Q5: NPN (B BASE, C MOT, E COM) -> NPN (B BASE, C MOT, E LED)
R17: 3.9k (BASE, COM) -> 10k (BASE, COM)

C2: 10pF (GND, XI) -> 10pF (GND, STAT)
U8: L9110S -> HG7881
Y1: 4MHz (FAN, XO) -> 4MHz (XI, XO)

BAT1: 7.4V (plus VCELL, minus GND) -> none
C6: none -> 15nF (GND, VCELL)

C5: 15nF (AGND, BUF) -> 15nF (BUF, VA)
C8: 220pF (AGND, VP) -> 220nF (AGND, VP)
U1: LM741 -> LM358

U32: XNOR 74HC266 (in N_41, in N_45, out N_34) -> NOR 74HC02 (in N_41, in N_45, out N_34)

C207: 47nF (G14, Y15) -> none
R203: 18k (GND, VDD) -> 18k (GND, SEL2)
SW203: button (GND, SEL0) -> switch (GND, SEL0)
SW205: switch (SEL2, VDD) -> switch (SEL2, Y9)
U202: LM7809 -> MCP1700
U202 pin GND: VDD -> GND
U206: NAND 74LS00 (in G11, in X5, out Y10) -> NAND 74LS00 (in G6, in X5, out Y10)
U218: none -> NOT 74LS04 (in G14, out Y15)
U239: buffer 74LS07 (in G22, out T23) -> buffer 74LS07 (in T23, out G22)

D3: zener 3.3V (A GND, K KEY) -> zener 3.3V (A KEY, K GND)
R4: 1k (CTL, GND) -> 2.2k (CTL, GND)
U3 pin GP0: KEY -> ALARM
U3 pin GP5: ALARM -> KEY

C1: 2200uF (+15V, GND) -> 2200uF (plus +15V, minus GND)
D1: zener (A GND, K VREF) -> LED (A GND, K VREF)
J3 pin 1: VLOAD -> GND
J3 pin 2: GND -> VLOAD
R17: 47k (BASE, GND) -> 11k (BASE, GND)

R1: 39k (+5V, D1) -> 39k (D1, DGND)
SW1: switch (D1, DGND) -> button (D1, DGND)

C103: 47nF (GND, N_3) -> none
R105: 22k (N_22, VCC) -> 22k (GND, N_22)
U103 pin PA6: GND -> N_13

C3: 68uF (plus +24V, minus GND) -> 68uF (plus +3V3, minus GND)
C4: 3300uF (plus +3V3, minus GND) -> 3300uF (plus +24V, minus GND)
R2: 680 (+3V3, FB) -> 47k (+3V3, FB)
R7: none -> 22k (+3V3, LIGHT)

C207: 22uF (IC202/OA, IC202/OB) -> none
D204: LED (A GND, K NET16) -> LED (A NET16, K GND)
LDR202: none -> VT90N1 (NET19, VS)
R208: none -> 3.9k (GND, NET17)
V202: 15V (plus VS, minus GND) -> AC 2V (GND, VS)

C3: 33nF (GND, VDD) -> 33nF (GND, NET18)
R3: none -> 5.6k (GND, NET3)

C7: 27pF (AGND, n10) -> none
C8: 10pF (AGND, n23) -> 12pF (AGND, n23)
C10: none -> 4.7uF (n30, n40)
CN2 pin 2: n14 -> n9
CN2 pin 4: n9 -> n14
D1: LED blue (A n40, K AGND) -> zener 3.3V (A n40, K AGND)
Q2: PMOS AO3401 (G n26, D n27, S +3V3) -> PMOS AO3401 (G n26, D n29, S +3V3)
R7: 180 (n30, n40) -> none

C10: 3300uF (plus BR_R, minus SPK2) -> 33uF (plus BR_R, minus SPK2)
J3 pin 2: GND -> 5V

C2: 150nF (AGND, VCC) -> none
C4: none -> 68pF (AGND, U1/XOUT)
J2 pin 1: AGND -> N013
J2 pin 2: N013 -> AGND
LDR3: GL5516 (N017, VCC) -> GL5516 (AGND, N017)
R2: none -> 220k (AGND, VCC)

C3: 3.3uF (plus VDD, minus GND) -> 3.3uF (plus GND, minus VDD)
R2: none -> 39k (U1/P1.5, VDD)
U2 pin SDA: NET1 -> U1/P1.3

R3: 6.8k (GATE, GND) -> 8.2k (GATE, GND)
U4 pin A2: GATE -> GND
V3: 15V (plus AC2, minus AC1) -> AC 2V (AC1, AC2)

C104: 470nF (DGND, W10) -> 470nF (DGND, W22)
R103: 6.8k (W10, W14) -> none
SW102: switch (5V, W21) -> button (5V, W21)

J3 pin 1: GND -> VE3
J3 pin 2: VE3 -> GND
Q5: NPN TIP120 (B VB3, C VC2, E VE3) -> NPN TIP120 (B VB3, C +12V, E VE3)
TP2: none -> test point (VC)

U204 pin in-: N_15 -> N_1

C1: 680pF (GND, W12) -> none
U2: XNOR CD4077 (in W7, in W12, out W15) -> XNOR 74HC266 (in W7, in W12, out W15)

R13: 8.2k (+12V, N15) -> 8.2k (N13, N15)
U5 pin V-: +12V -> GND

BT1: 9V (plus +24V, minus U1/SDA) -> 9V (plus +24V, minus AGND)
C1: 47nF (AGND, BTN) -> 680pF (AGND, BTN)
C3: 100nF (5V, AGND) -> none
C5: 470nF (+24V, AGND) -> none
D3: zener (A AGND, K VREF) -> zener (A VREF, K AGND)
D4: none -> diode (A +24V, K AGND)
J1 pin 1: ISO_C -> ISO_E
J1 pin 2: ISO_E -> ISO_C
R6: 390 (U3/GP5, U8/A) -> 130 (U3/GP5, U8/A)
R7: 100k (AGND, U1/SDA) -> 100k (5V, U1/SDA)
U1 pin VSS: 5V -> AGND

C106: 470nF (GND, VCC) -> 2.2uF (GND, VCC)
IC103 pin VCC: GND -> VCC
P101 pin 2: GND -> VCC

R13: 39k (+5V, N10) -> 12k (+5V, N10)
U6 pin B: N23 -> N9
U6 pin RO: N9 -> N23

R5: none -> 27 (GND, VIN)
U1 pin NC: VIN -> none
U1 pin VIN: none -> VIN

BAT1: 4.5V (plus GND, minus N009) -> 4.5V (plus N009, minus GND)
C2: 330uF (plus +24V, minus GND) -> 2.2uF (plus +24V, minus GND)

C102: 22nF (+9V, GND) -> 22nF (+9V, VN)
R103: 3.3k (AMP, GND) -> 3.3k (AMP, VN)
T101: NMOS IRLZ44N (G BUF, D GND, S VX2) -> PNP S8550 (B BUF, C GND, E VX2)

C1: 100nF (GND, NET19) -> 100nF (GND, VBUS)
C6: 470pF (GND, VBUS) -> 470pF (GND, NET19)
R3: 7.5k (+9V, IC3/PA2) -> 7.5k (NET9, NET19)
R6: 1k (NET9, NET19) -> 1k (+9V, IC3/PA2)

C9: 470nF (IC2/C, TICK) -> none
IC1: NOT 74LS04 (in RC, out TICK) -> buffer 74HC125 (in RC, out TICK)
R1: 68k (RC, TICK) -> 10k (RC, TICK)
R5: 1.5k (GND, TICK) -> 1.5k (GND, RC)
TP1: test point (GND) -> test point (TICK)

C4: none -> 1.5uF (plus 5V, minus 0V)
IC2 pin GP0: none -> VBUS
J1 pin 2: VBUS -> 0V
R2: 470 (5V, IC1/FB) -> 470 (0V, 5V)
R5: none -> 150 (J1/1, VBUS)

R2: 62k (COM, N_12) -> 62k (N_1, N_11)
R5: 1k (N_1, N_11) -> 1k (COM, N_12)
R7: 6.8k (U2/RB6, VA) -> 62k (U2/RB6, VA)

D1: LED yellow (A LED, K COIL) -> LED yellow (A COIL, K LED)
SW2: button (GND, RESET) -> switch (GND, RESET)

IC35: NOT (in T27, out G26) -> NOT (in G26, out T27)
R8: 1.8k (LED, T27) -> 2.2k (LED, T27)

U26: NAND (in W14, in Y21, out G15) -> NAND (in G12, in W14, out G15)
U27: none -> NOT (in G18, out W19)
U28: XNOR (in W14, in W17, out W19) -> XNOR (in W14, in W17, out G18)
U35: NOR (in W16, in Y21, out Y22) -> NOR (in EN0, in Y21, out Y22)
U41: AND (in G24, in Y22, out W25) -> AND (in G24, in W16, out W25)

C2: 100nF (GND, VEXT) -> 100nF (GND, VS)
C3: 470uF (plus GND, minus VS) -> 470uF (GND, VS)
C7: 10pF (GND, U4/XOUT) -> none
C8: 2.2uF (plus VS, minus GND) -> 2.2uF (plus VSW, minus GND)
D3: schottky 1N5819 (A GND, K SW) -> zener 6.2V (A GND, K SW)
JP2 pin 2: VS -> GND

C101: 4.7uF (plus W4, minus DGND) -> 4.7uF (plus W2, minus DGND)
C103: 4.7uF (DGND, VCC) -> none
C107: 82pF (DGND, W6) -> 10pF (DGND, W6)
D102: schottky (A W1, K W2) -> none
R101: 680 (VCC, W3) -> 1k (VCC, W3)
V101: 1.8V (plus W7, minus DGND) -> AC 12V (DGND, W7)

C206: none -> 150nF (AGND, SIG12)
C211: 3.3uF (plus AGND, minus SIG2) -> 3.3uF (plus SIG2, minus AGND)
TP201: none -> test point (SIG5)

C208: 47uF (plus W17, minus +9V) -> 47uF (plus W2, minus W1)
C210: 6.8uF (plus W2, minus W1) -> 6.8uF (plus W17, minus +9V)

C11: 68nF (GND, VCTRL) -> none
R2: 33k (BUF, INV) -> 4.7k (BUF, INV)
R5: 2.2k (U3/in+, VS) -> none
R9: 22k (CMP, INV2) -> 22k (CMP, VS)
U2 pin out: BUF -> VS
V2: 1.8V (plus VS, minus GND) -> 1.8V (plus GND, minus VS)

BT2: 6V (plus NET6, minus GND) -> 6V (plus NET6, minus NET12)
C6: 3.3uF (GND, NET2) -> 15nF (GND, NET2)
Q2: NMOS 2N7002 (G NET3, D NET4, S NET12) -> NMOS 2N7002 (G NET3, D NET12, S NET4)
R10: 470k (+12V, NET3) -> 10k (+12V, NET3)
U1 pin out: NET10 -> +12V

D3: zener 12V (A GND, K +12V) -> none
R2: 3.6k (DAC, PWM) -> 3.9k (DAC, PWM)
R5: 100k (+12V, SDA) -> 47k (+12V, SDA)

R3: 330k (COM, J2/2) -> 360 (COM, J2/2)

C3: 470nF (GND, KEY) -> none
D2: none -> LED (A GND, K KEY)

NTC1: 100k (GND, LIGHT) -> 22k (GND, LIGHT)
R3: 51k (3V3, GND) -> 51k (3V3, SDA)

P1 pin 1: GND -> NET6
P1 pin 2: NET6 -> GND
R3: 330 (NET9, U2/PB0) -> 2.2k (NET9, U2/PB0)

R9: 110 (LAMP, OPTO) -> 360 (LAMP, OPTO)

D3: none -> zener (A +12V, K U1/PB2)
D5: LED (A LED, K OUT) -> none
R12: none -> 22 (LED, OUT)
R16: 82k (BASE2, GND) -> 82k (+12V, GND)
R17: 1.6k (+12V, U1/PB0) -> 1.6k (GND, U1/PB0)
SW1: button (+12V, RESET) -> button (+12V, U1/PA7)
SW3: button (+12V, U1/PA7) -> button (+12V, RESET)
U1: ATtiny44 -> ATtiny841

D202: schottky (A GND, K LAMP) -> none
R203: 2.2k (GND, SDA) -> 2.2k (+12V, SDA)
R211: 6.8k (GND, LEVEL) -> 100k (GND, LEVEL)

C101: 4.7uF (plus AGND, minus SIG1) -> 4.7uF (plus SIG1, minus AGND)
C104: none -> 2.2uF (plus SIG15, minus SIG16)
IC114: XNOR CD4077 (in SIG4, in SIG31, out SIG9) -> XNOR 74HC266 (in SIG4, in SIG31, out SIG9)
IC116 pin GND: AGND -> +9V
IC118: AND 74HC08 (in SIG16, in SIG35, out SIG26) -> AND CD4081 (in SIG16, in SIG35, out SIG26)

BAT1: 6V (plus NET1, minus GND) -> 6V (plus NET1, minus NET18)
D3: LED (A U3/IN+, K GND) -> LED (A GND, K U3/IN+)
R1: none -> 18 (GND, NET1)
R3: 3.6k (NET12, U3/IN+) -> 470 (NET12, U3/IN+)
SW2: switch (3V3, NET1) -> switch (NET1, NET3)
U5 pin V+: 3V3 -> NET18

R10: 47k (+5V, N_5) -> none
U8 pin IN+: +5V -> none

WHAT YOU ARE ASKED TO DO
Filter the entries above down to the lines that contain the word "switch".

RESPONSE TO THIS TASK
SW203: button (GND, SEL0) -> switch (GND, SEL0)
SW205: switch (SEL2, VDD) -> switch (SEL2, Y9)
SW1: switch (D1, DGND) -> button (D1, DGND)
SW102: switch (5V, W21) -> button (5V, W21)
SW2: button (GND, RESET) -> switch (GND, RESET)
SW2: switch (3V3, NET1) -> switch (NET1, NET3)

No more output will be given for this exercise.